Given information Start Marker

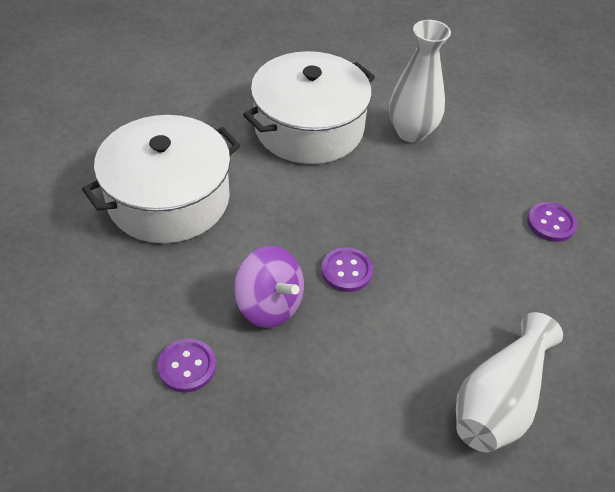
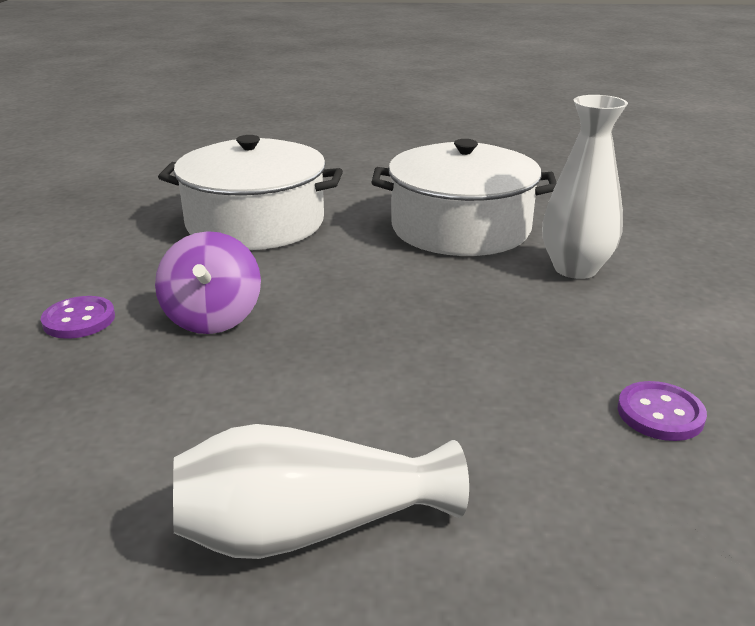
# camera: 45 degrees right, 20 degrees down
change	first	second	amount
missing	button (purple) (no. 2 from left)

Given information End Marker

• [Exercise directions]: Reproduce the entire listing exactly, but omit any pictures.

• [Task response]:
# camera: 45 degrees right, 20 degrees down
change	first	second	amount
missing	button (purple) (no. 2 from left)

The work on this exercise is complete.